→ WHAT IS REQUIRED
All of the data below should be printed again exactly, pictures excluded.

→ INFORMATION SUPPLIED
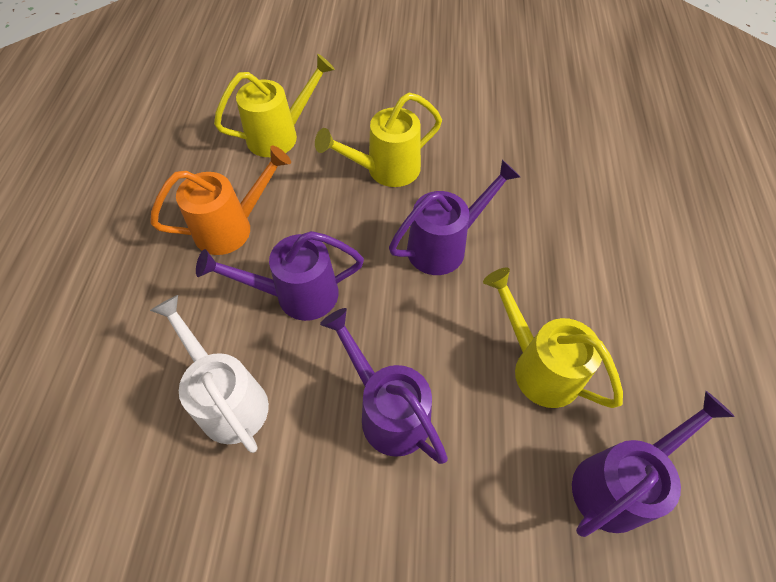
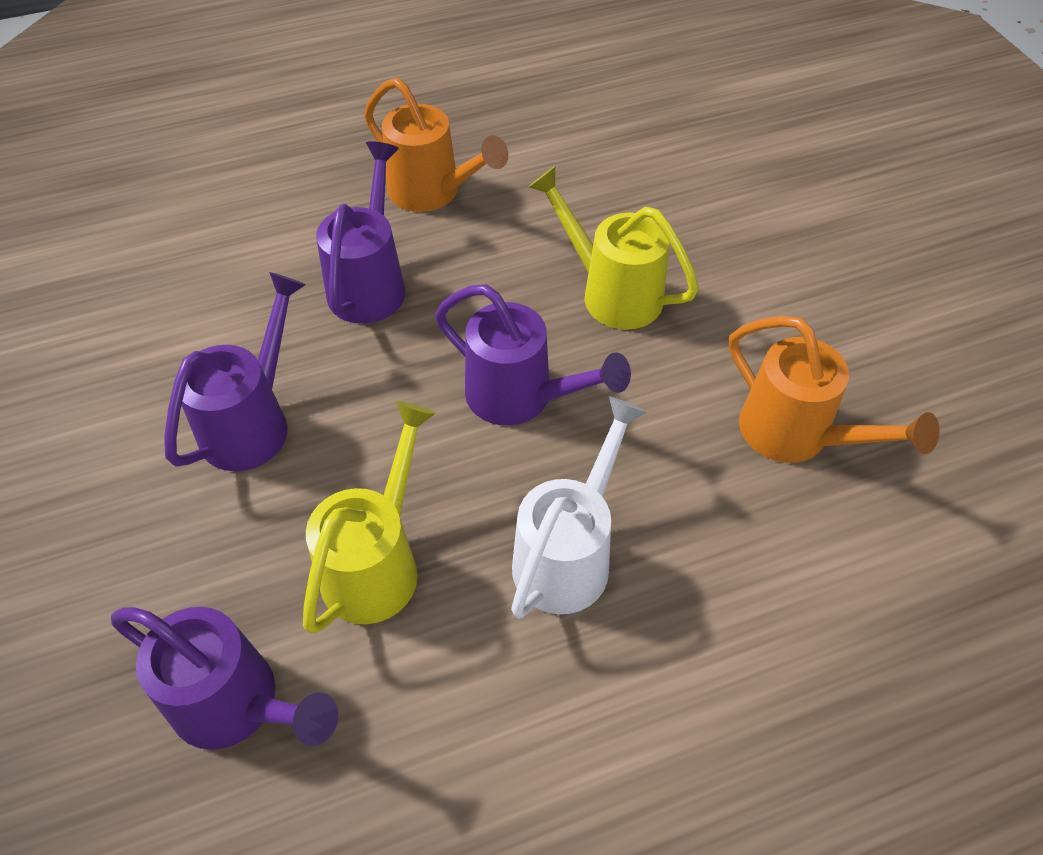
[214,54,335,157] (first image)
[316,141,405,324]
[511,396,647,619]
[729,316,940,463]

→ SOLUTION FOR THIS EXERCISE
[214,54,335,157] (first image)
[316,141,405,324]
[511,396,647,619]
[729,316,940,463]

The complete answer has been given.